**Task requirements**
Transcribe the listing in full, word for word; pictures do not belong in the copy.
Data shown Start Marker
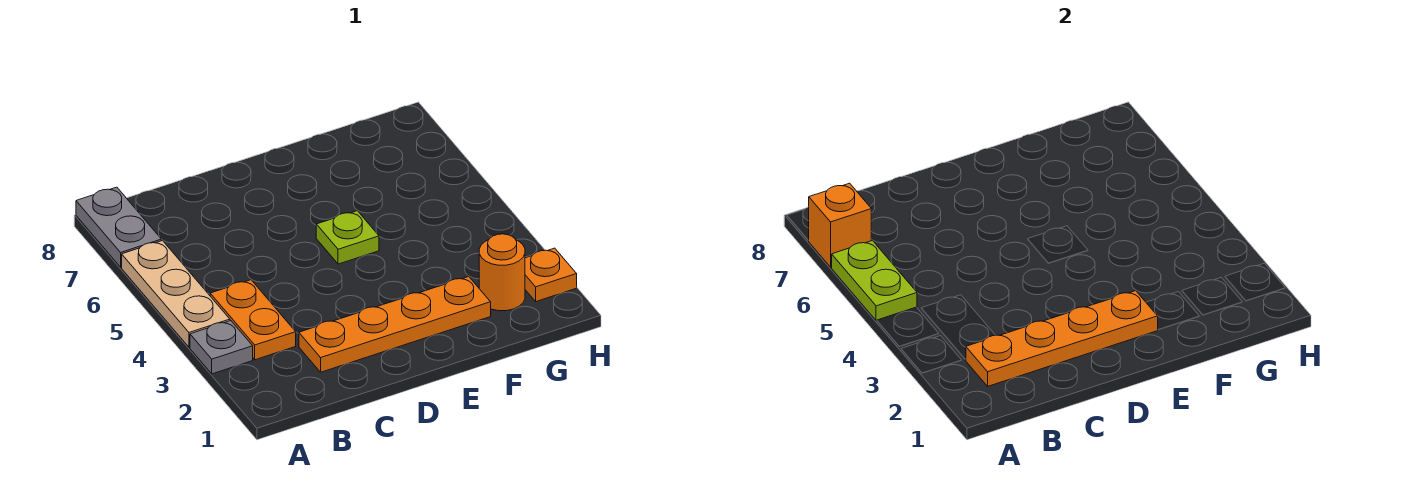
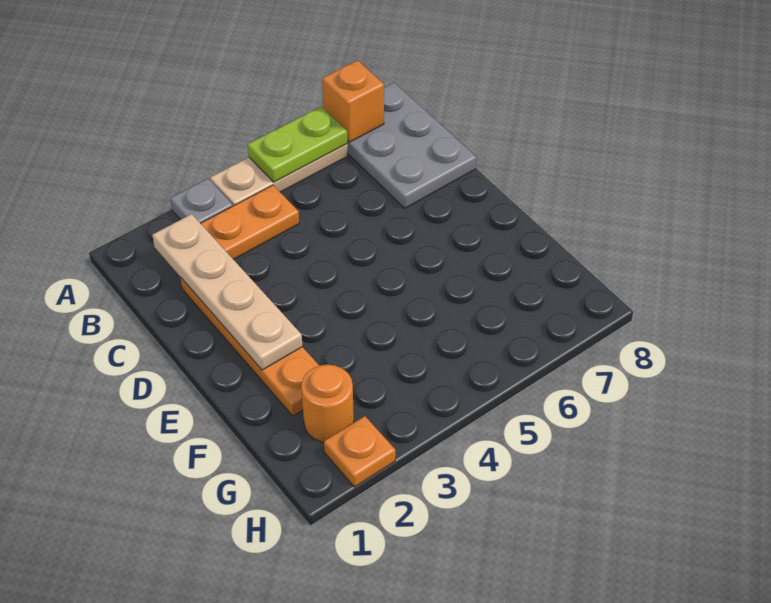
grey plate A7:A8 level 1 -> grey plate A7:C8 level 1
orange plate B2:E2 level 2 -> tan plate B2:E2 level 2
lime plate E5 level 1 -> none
Data shown End Marker
**Output for this exercise**
grey plate A7:A8 level 1 -> grey plate A7:C8 level 1
orange plate B2:E2 level 2 -> tan plate B2:E2 level 2
lime plate E5 level 1 -> none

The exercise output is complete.